▶ [Your task]
Only the text is wanted; write out each record below exactly and exclude all pictures.

Stored items from a collection:

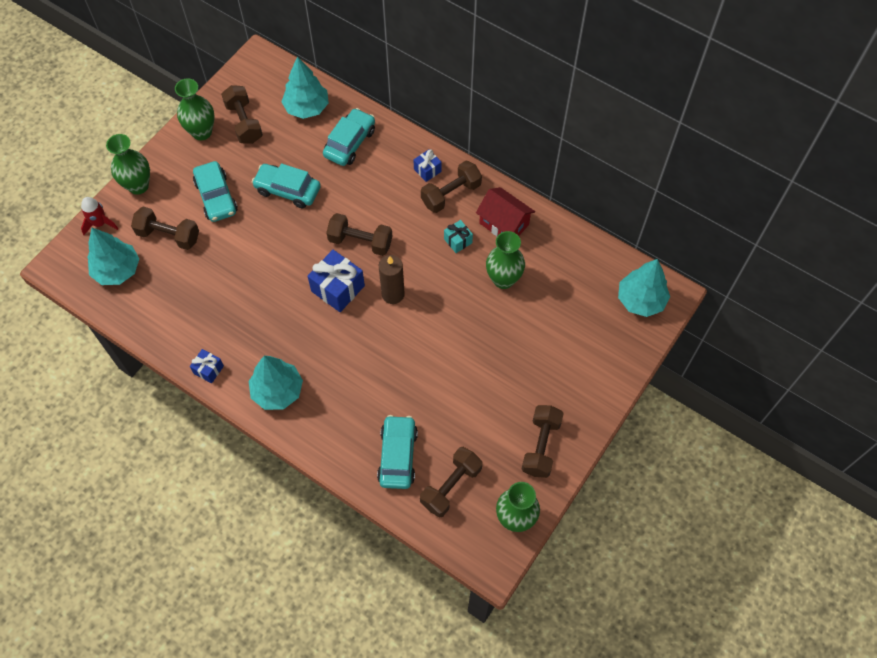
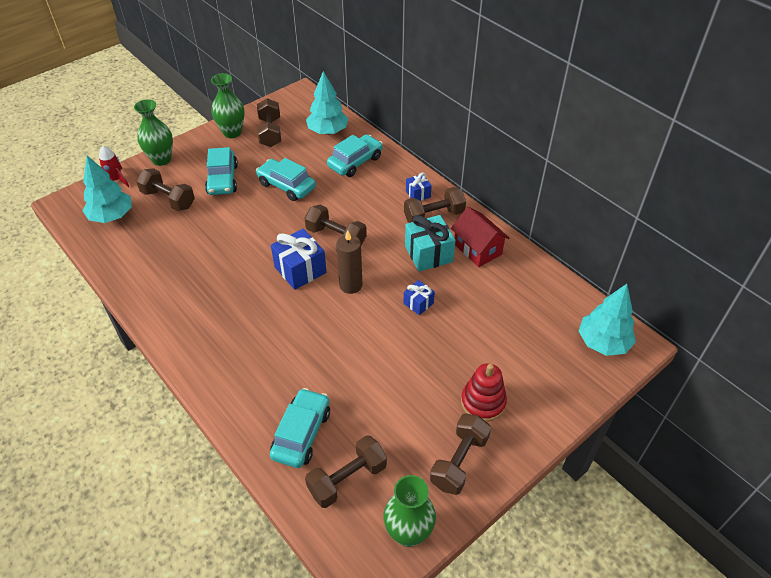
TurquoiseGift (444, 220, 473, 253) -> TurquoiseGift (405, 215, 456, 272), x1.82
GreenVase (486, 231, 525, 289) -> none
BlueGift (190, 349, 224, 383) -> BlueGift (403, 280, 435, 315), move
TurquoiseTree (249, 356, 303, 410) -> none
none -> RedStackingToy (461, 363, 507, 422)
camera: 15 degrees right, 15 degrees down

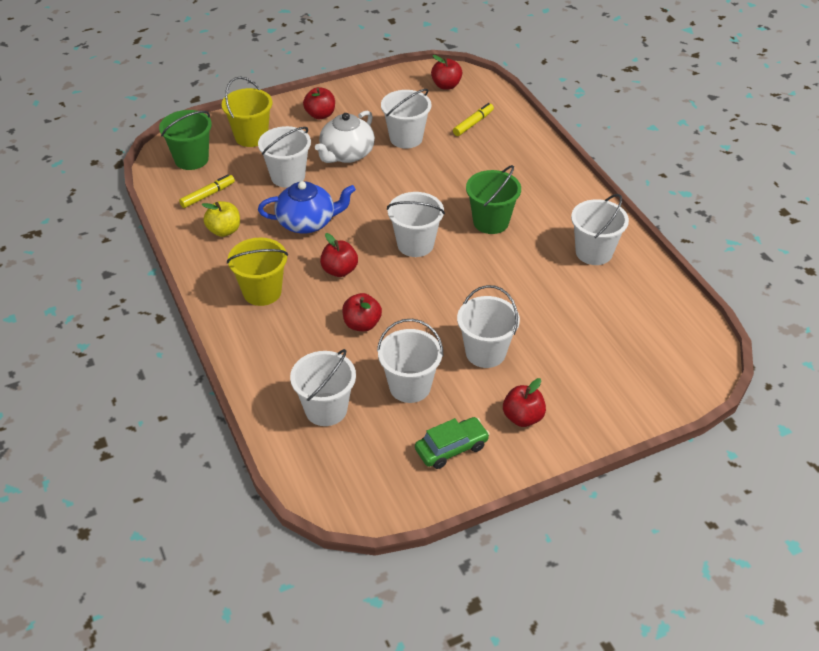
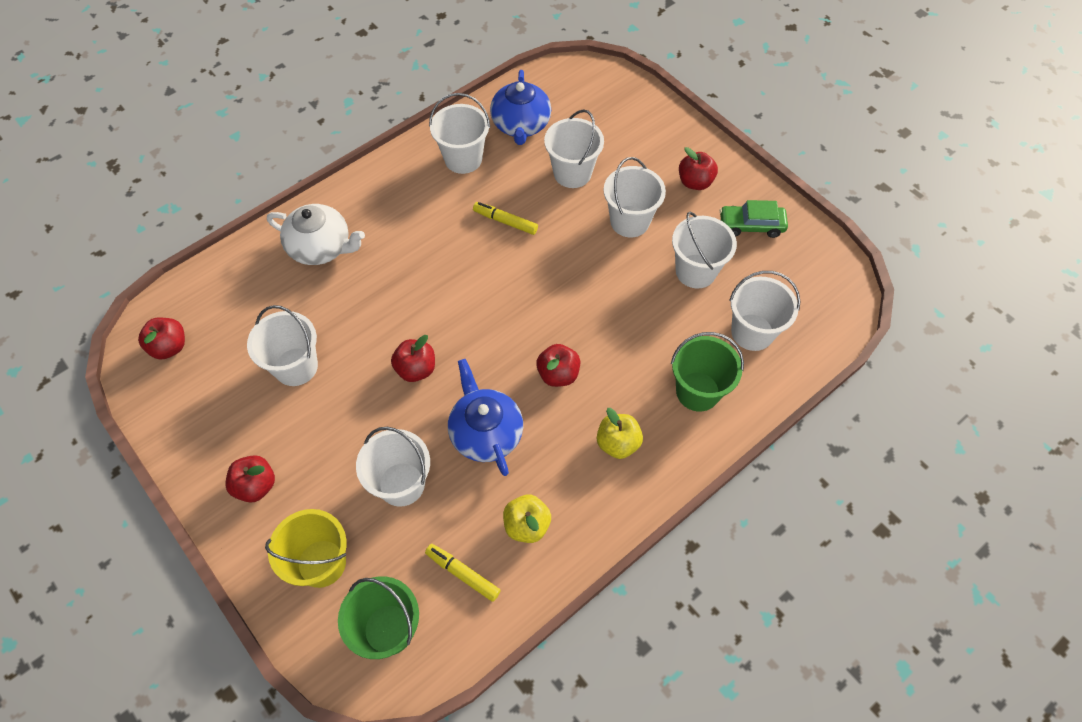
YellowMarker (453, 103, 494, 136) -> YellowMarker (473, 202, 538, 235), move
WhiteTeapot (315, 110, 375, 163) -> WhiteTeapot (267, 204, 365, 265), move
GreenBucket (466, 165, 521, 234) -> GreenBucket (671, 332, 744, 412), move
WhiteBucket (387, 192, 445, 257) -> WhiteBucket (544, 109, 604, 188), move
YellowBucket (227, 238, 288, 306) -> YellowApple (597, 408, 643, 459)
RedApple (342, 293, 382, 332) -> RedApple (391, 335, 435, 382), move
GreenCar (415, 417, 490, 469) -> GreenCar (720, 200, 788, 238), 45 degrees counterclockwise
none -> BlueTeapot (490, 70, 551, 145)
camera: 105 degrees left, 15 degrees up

▶ [Written response]
TurquoiseGift (444, 220, 473, 253) -> TurquoiseGift (405, 215, 456, 272), x1.82
GreenVase (486, 231, 525, 289) -> none
BlueGift (190, 349, 224, 383) -> BlueGift (403, 280, 435, 315), move
TurquoiseTree (249, 356, 303, 410) -> none
none -> RedStackingToy (461, 363, 507, 422)
camera: 15 degrees right, 15 degrees down

YellowMarker (453, 103, 494, 136) -> YellowMarker (473, 202, 538, 235), move
WhiteTeapot (315, 110, 375, 163) -> WhiteTeapot (267, 204, 365, 265), move
GreenBucket (466, 165, 521, 234) -> GreenBucket (671, 332, 744, 412), move
WhiteBucket (387, 192, 445, 257) -> WhiteBucket (544, 109, 604, 188), move
YellowBucket (227, 238, 288, 306) -> YellowApple (597, 408, 643, 459)
RedApple (342, 293, 382, 332) -> RedApple (391, 335, 435, 382), move
GreenCar (415, 417, 490, 469) -> GreenCar (720, 200, 788, 238), 45 degrees counterclockwise
none -> BlueTeapot (490, 70, 551, 145)
camera: 105 degrees left, 15 degrees up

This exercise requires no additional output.